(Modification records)
# # # #

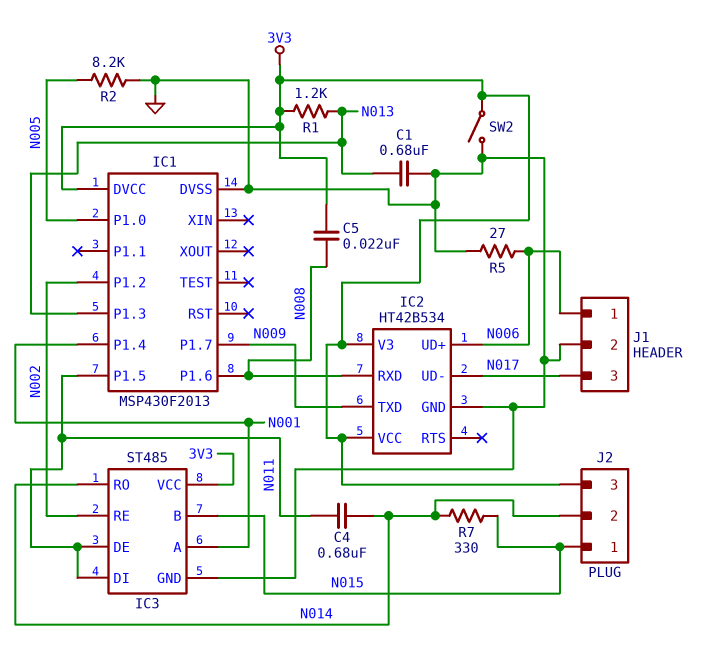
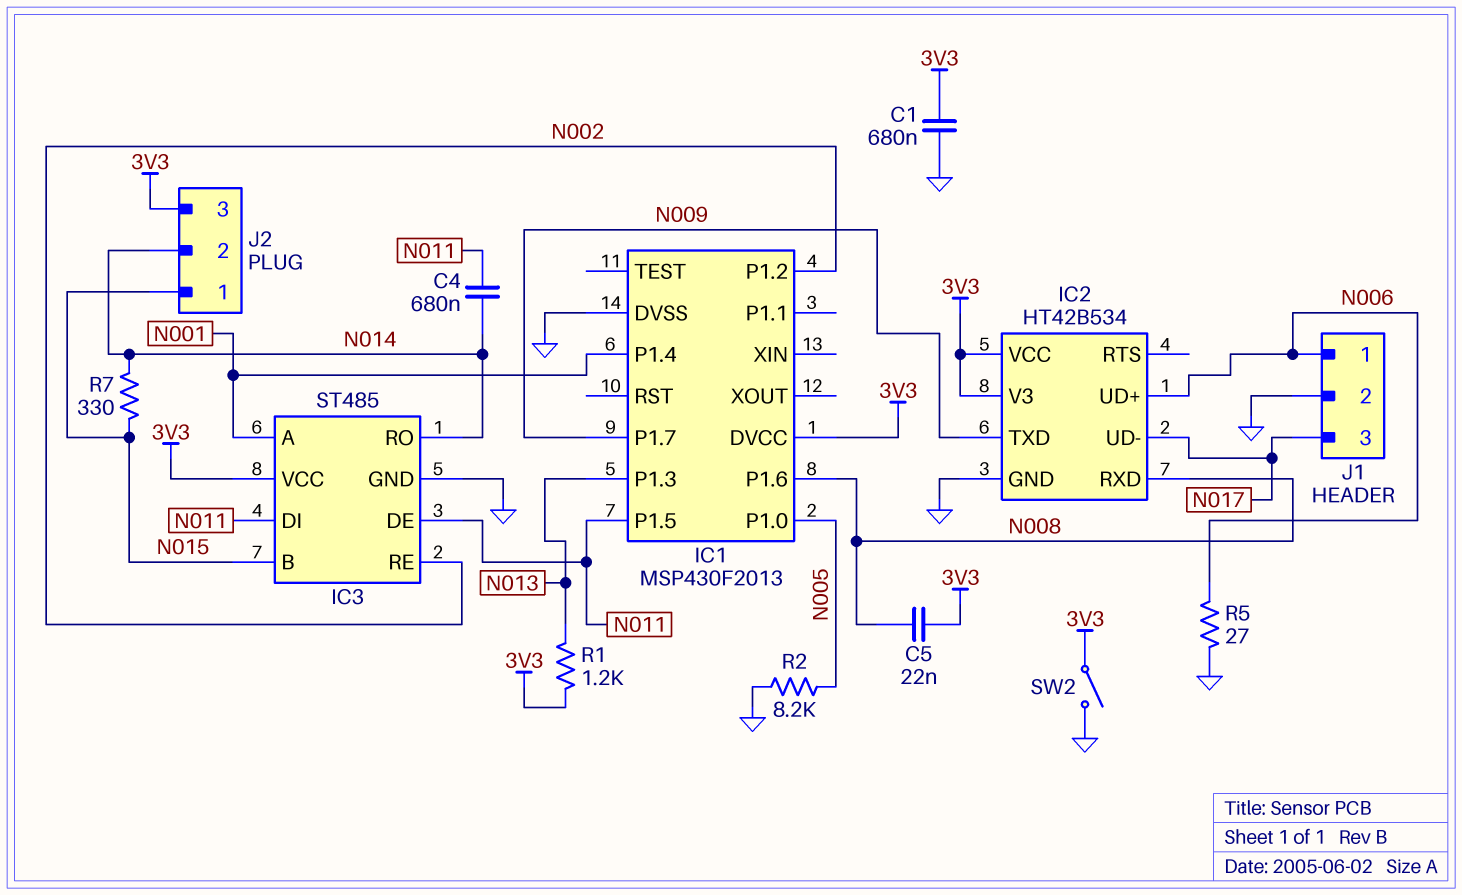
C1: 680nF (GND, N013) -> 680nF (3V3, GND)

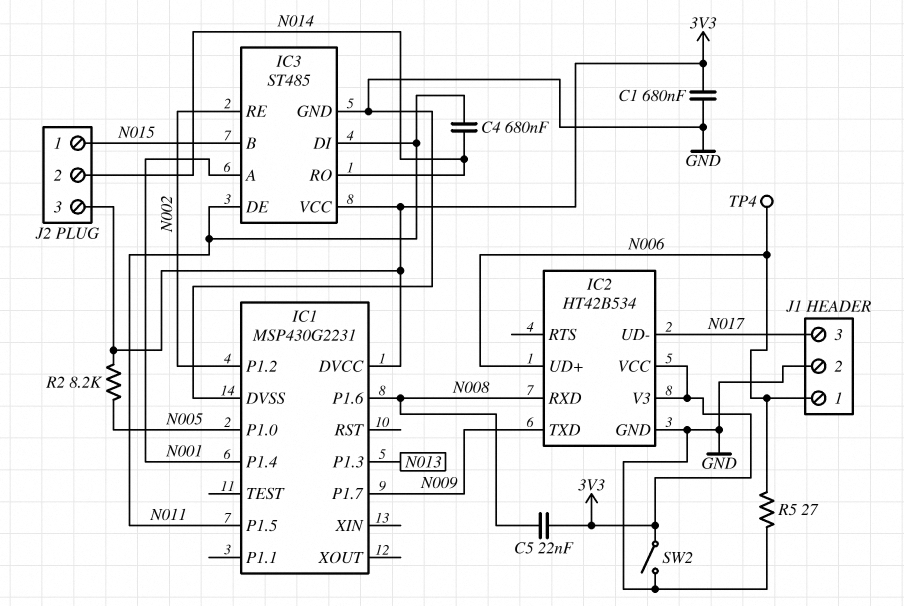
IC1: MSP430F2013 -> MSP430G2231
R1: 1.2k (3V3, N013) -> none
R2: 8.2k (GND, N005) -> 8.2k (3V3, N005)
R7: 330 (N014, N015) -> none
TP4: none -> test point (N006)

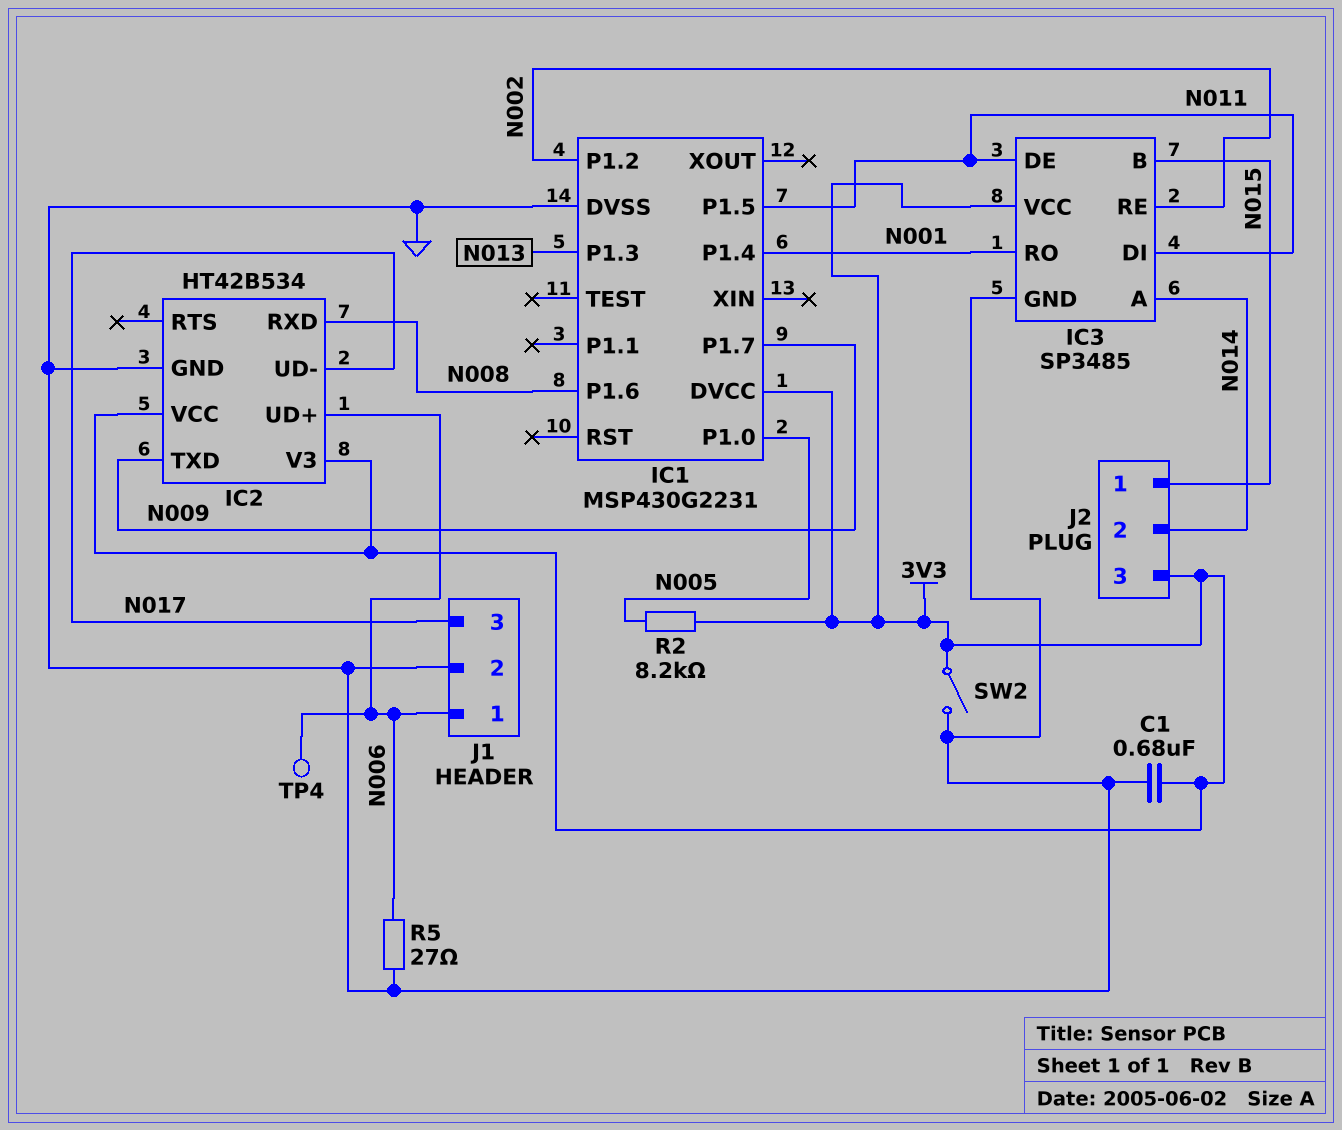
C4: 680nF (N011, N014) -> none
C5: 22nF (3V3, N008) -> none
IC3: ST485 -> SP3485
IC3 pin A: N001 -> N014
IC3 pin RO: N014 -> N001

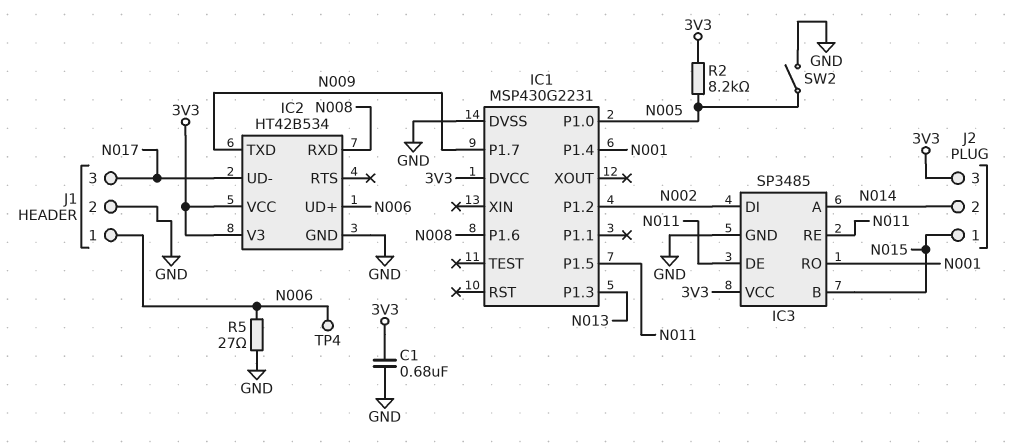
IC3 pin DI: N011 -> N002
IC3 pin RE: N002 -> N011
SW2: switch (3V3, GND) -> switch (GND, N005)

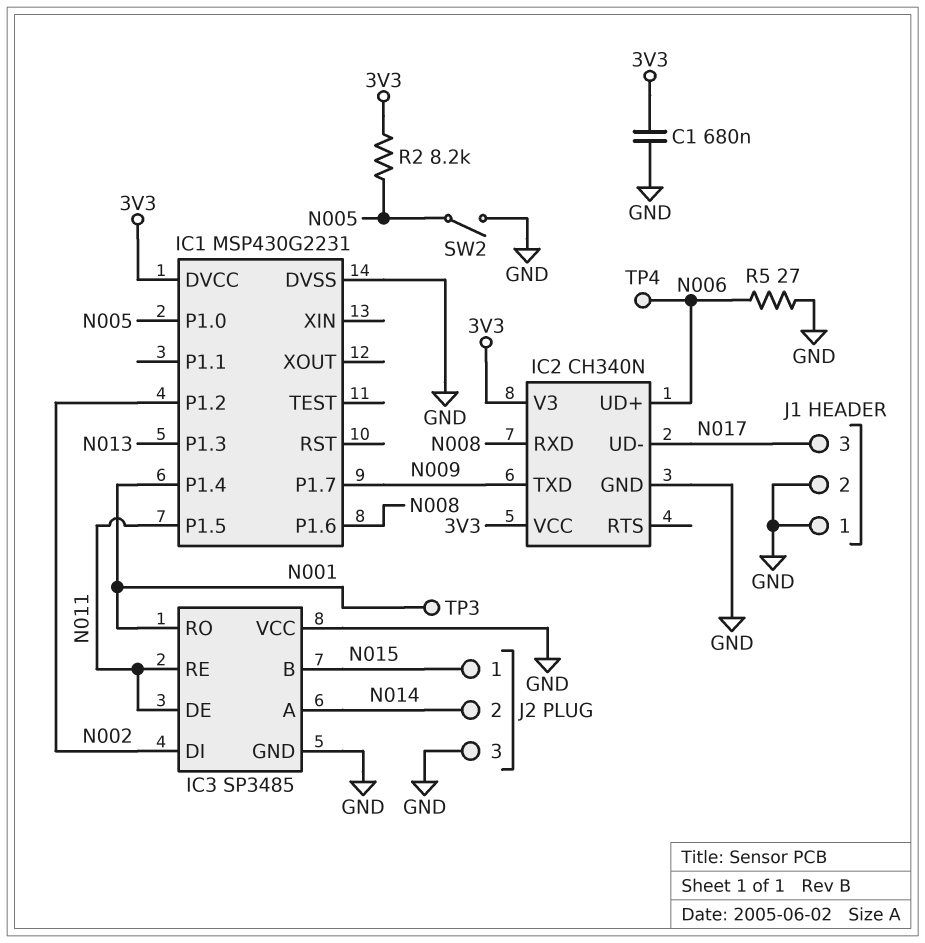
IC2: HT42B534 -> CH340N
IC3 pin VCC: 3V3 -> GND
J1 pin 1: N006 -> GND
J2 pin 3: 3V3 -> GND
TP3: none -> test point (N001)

# # # #

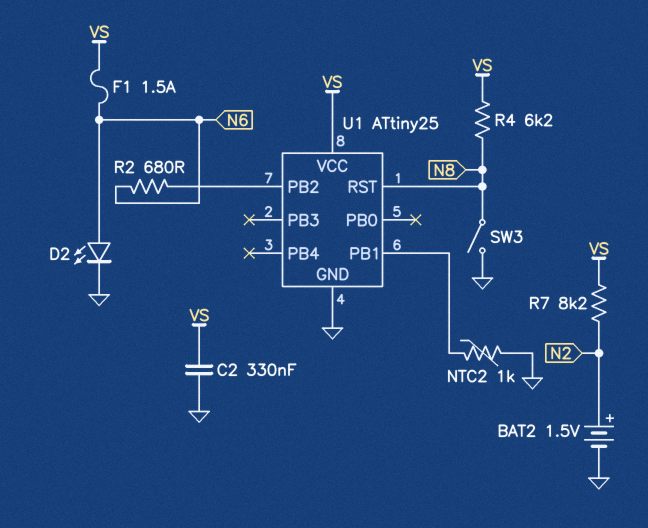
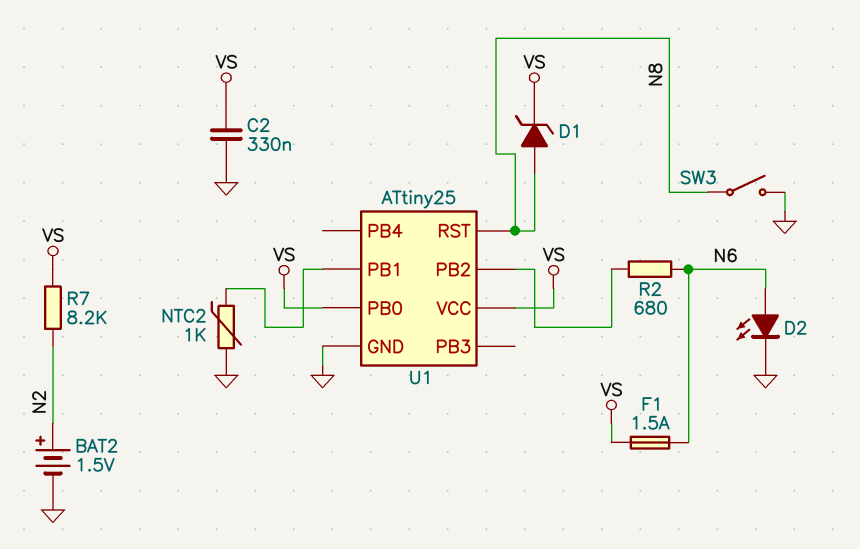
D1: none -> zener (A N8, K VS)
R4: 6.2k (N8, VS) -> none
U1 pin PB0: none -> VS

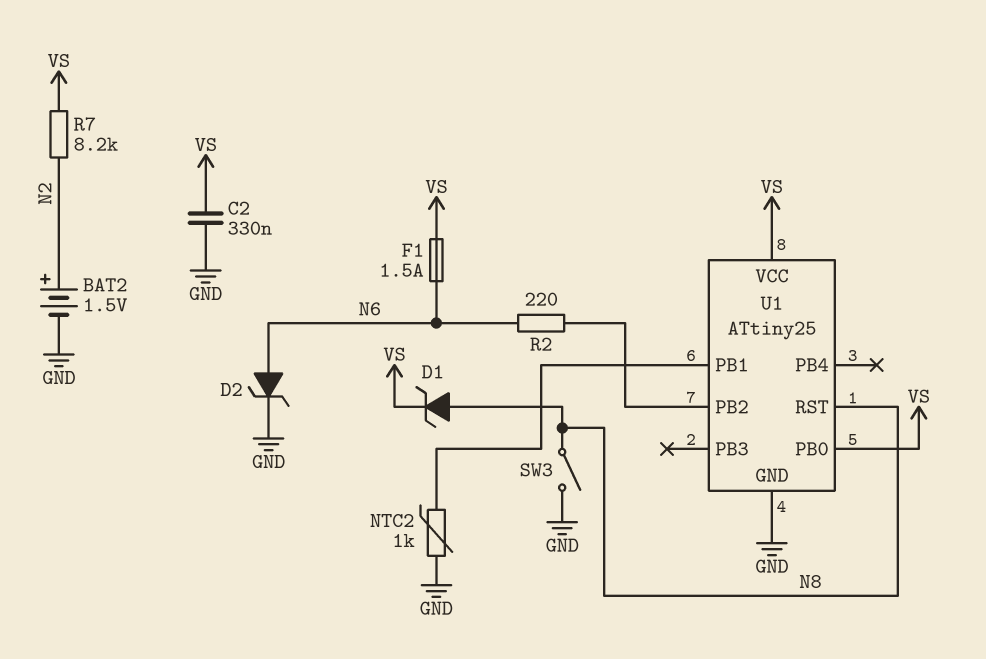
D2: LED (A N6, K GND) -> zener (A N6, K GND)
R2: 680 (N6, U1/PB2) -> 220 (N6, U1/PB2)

# # # #

- Requirement
Find each line in the records holding the string "test" and show it.

- Task output
TP4: none -> test point (N006)
TP3: none -> test point (N001)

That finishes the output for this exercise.